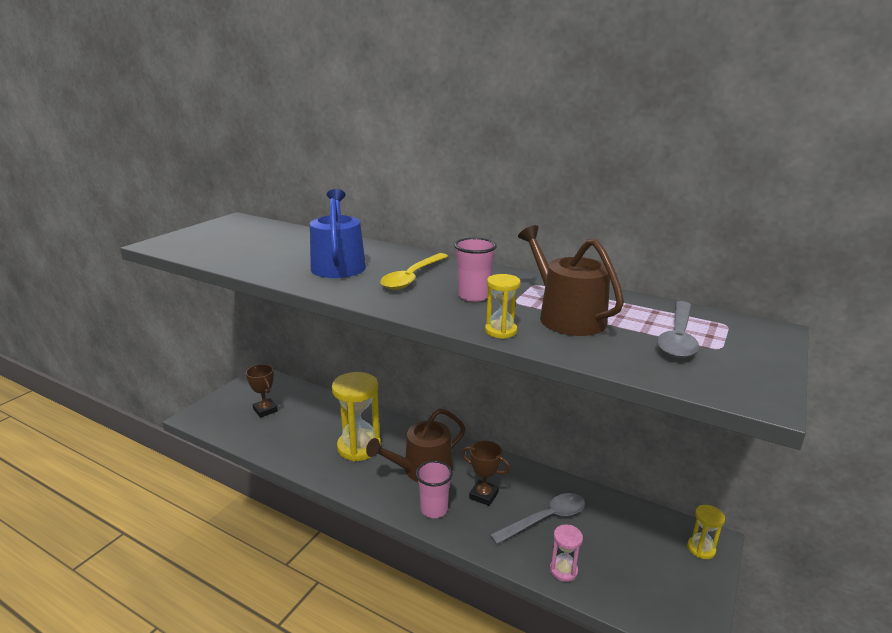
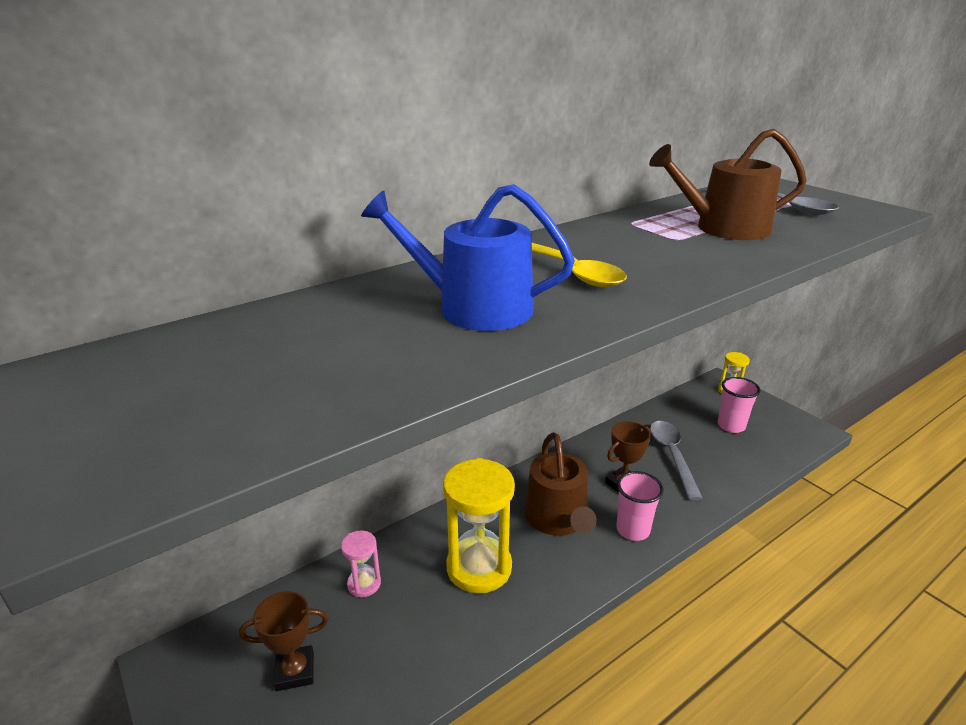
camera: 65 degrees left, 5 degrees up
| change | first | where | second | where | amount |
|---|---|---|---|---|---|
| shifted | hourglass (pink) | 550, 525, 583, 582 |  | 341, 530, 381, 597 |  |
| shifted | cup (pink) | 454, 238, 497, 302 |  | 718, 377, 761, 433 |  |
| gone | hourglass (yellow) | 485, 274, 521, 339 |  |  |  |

::::

▶ **Description of the task**
Transcribe all of the listing precisely. The images stay out of it.

▶ **Reply to the exercise**
camera: 65 degrees left, 5 degrees up
| change | first | where | second | where | amount |
|---|---|---|---|---|---|
| shifted | hourglass (pink) | 550, 525, 583, 582 |  | 341, 530, 381, 597 |  |
| shifted | cup (pink) | 454, 238, 497, 302 |  | 718, 377, 761, 433 |  |
| gone | hourglass (yellow) | 485, 274, 521, 339 |  |  |  |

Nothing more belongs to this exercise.